Source records —
┌──
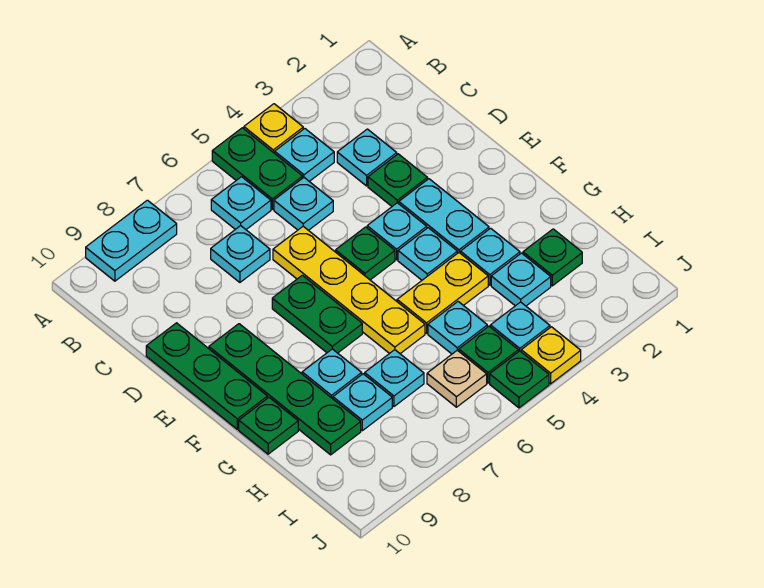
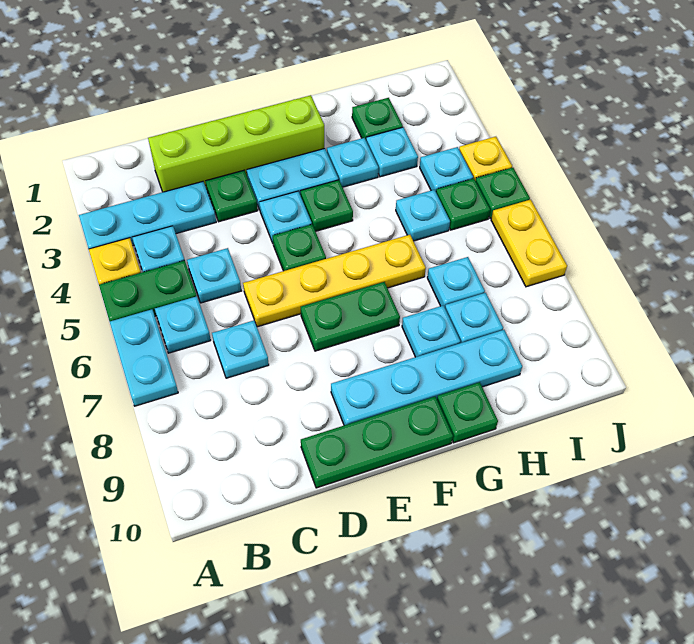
cyan plate A8:A9 level 1 -> cyan plate A6:A7 level 1
none -> lime brick C2:F2 level 1
cyan plate C3 level 1 -> cyan plate A3:C3 level 1
green plate E9:H9 level 1 -> cyan plate E9:H9 level 1
cyan plate F4 level 1 -> green plate F4 level 1
yellow plate G4:G5 level 1 -> yellow plate J6:J7 level 1
tan plate I6 level 1 -> none

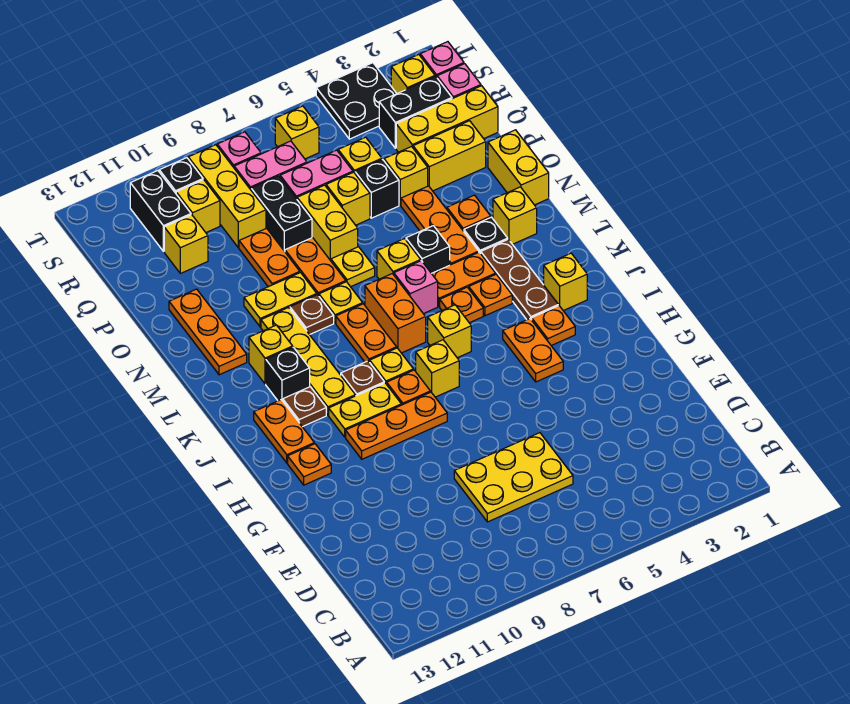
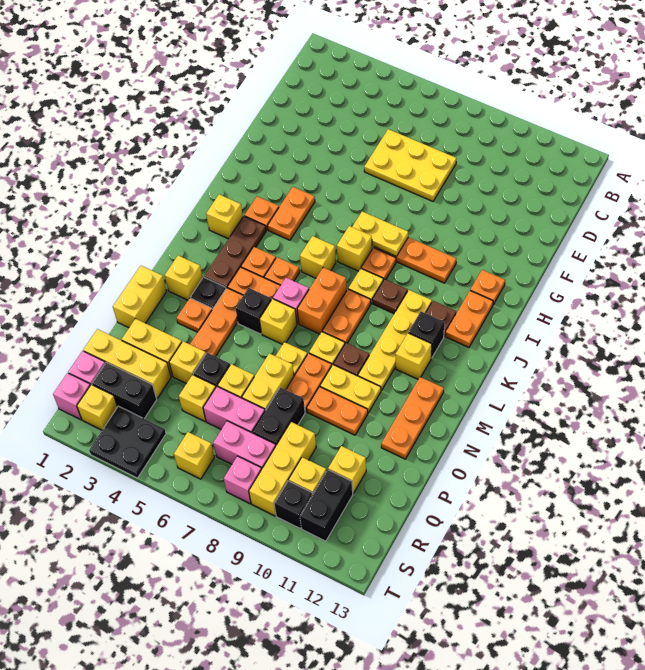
yellow plate I9:I10 level 1 -> yellow plate H7:H8 level 2
orange plate O9:P9 level 1 -> orange plate O9:O10 level 1

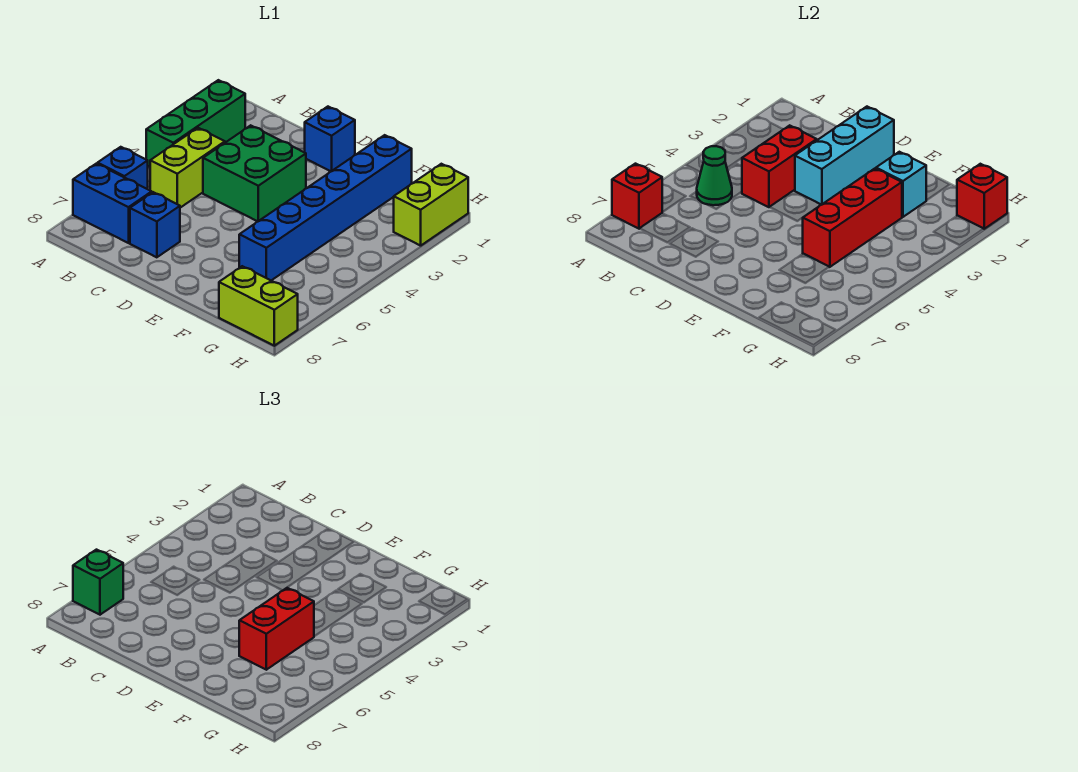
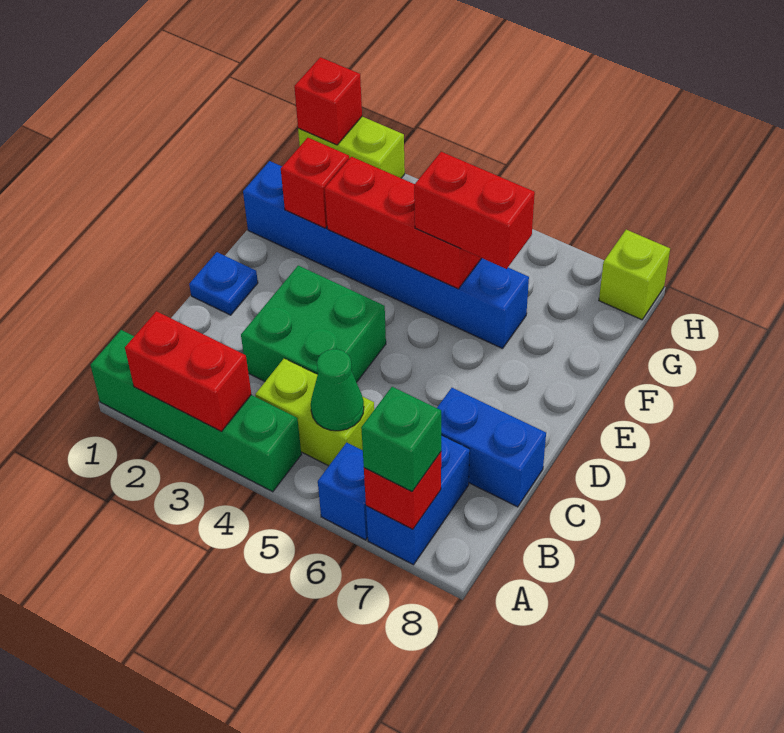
green brick A2:A4 level 1 -> green brick A1:A4 level 1
red brick C3:C4 level 2 -> red brick A2:A3 level 2
blue brick C7 level 1 -> blue brick C7:C8 level 1
blue brick D1 level 1 -> blue plate D1 level 1
cyan brick D1:D3 level 2 -> none
cyan brick F2 level 2 -> red brick F2 level 2
lime brick G8:H8 level 1 -> lime brick H8 level 1

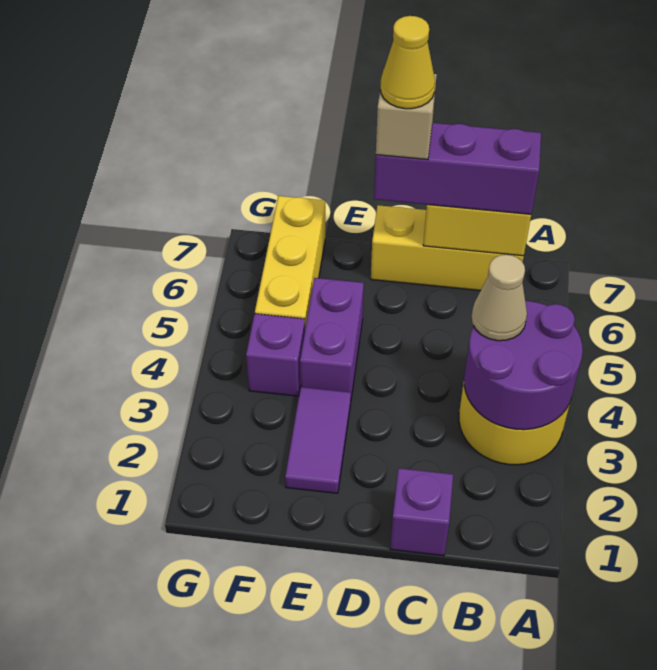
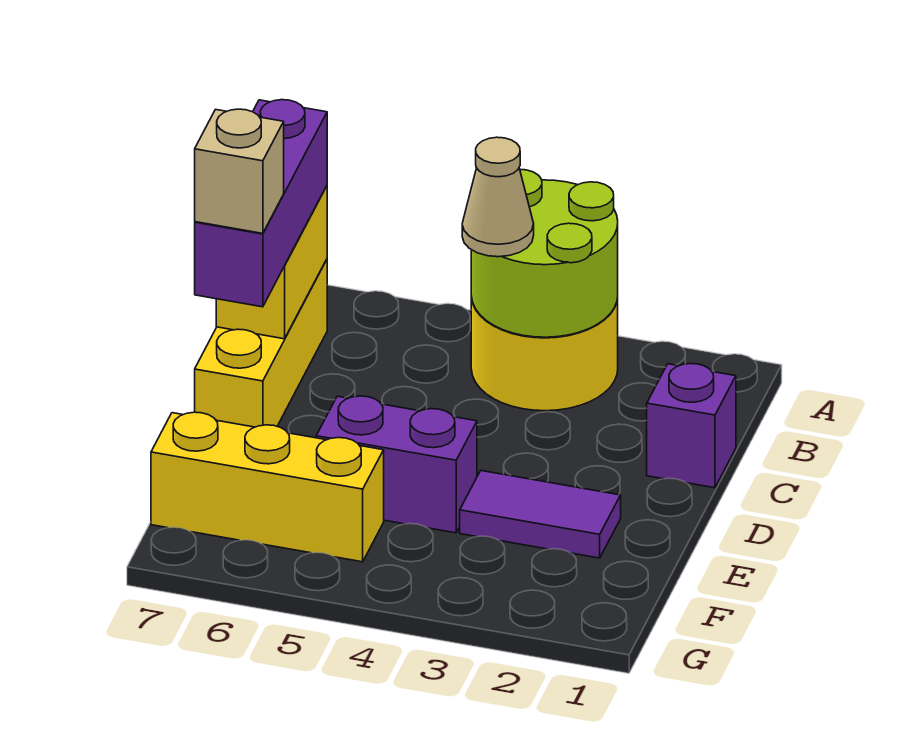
purple round brick A3:B4 level 2 -> lime round brick A3:B4 level 2
yellow cone D7 level 5 -> none
purple brick F4 level 1 -> none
└──
Please return the lines above that run from the line containing "cyan plate C3" to the line containing "tan plate I6 level 1 -> none", inclusive, exactly and with no other lines.

cyan plate C3 level 1 -> cyan plate A3:C3 level 1
green plate E9:H9 level 1 -> cyan plate E9:H9 level 1
cyan plate F4 level 1 -> green plate F4 level 1
yellow plate G4:G5 level 1 -> yellow plate J6:J7 level 1
tan plate I6 level 1 -> none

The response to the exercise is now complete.